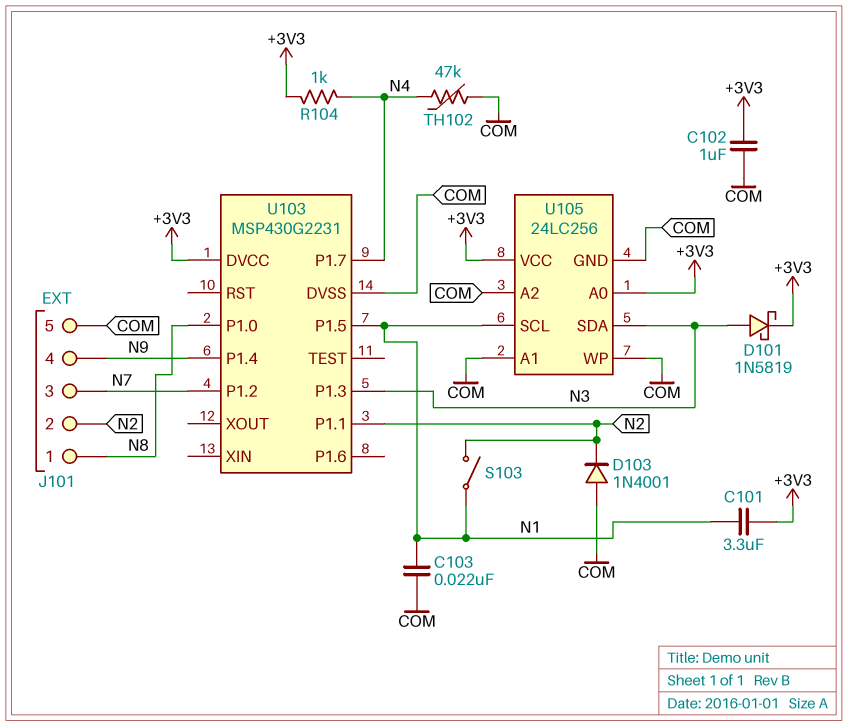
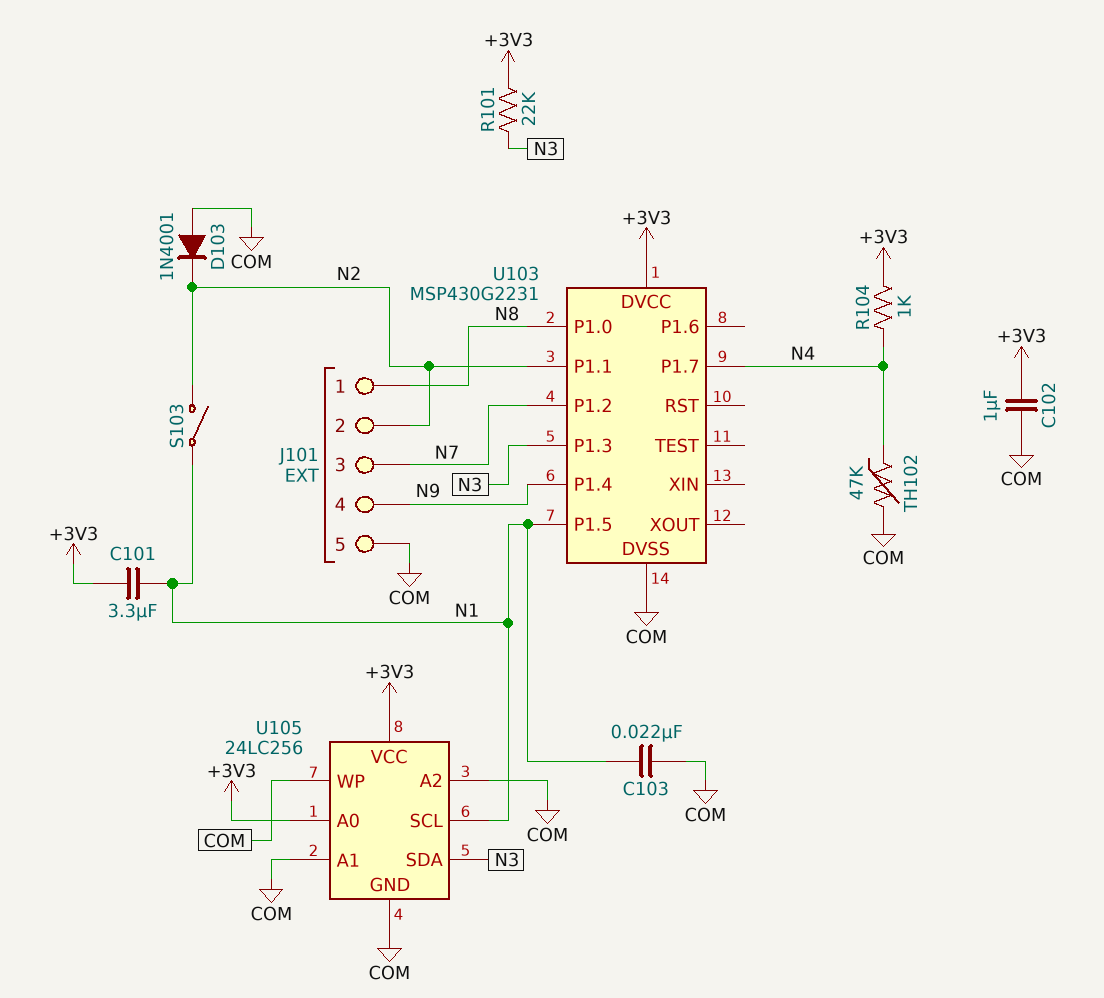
D101: schottky 1N5819 (A N3, K +3V3) -> none
R101: none -> 22k (+3V3, N3)

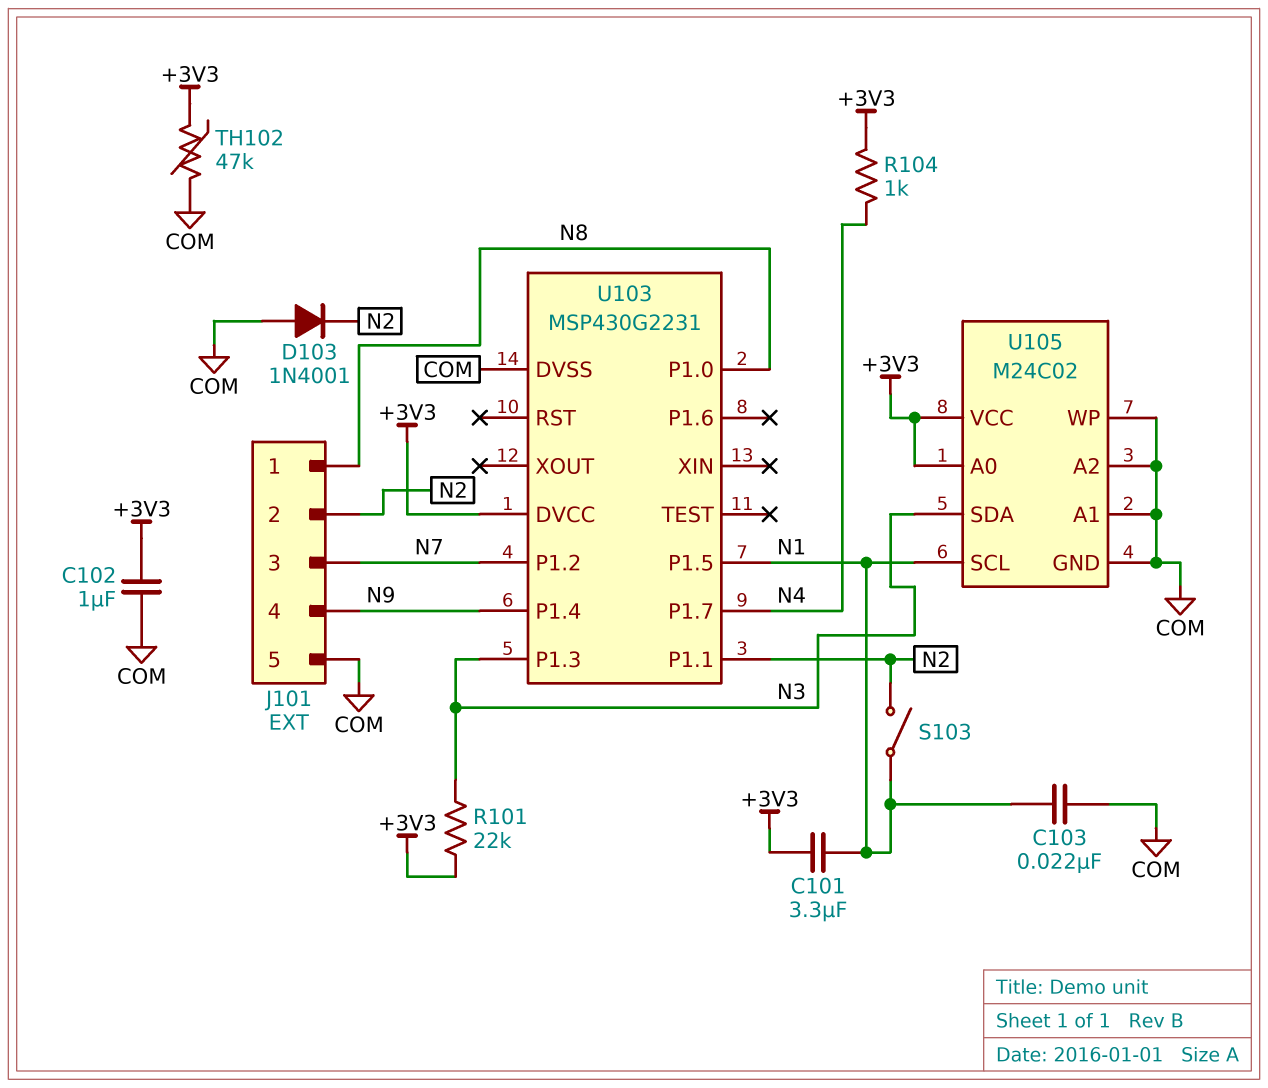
TH102: 47k (COM, N4) -> 47k (+3V3, COM)
U105: 24LC256 -> M24C02

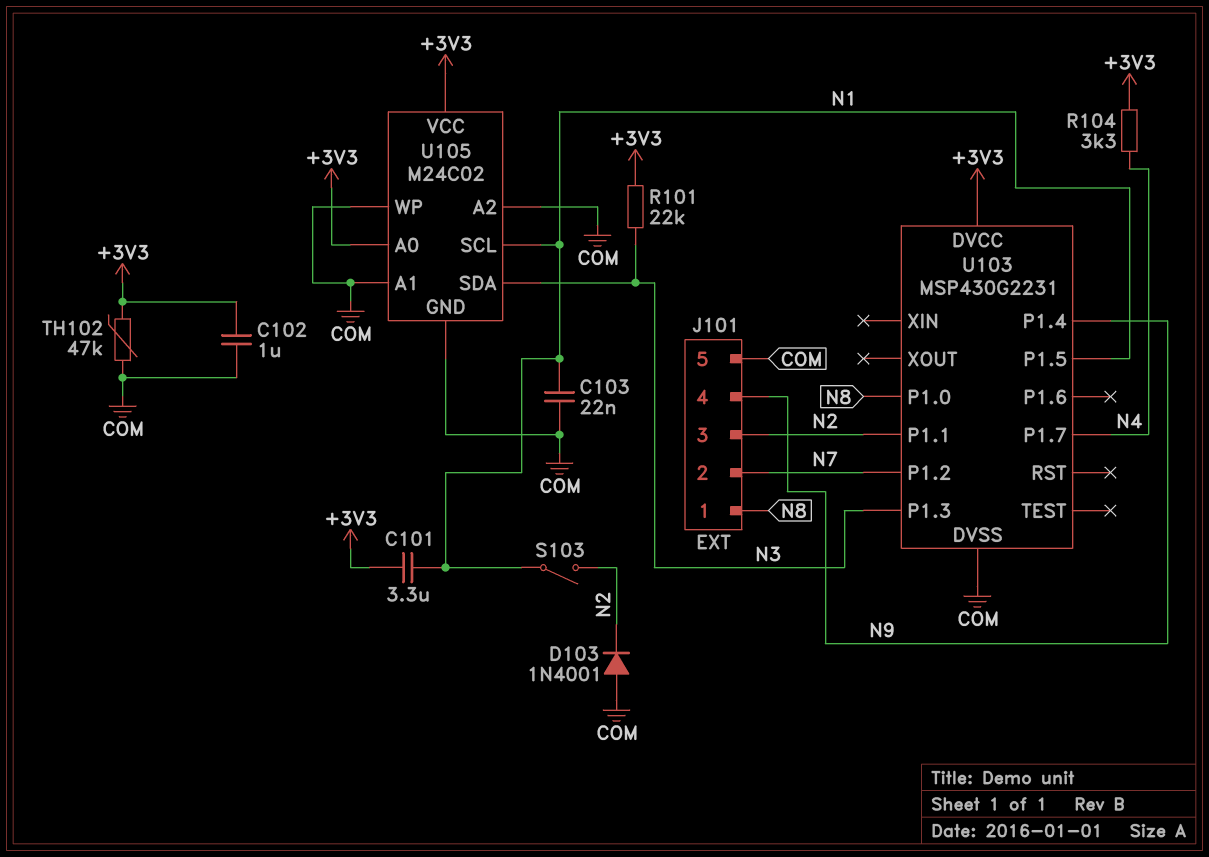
J101 pin 2: N2 -> N7
J101 pin 3: N7 -> N2
R104: 1k (+3V3, N4) -> 3.3k (+3V3, N4)

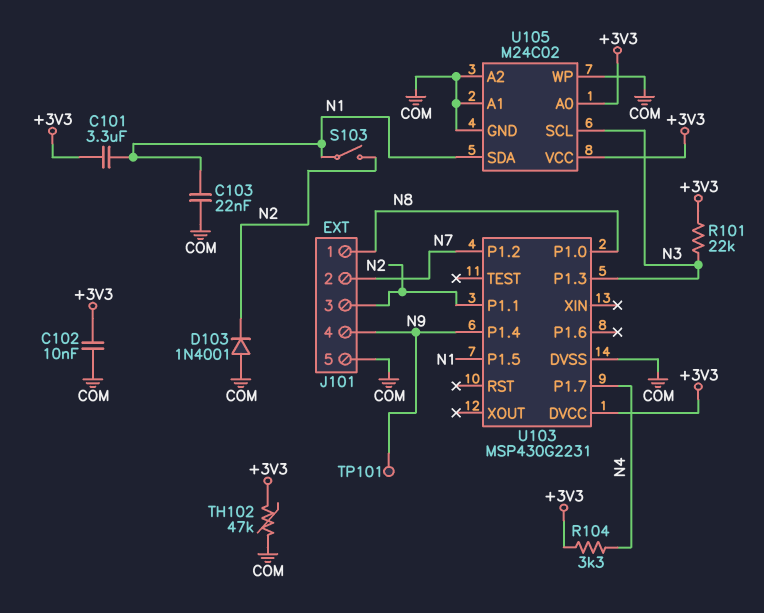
C102: 1uF (+3V3, COM) -> 10nF (+3V3, COM)
TP101: none -> test point (N9)
U105 pin SCL: N1 -> N3
U105 pin SDA: N3 -> N1

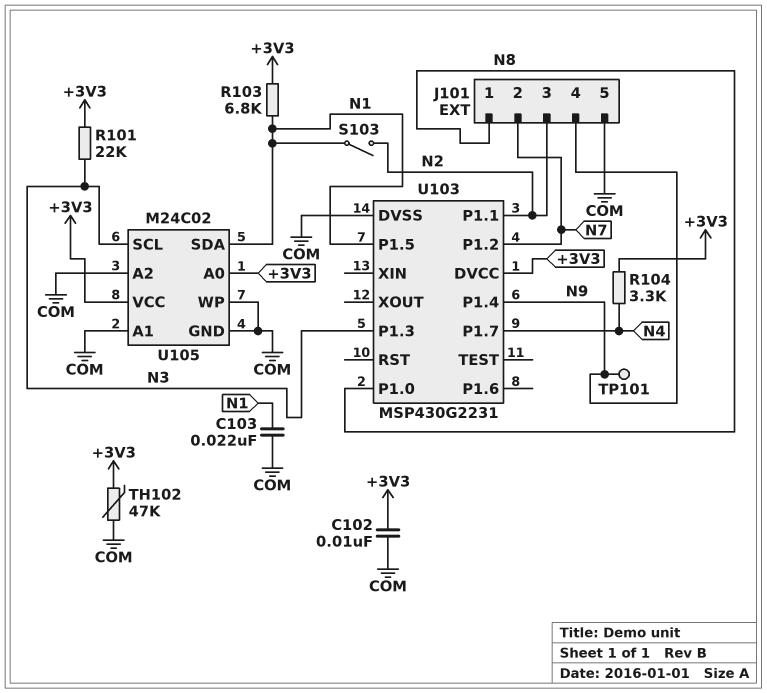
C101: 3.3uF (+3V3, N1) -> none
D103: diode 1N4001 (A COM, K N2) -> none
R103: none -> 6.8k (+3V3, N1)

Task instructions:
Each line of the data that includes "none" should be copied.

Exercise solution:
D101: schottky 1N5819 (A N3, K +3V3) -> none
R101: none -> 22k (+3V3, N3)
TP101: none -> test point (N9)
C101: 3.3uF (+3V3, N1) -> none
D103: diode 1N4001 (A COM, K N2) -> none
R103: none -> 6.8k (+3V3, N1)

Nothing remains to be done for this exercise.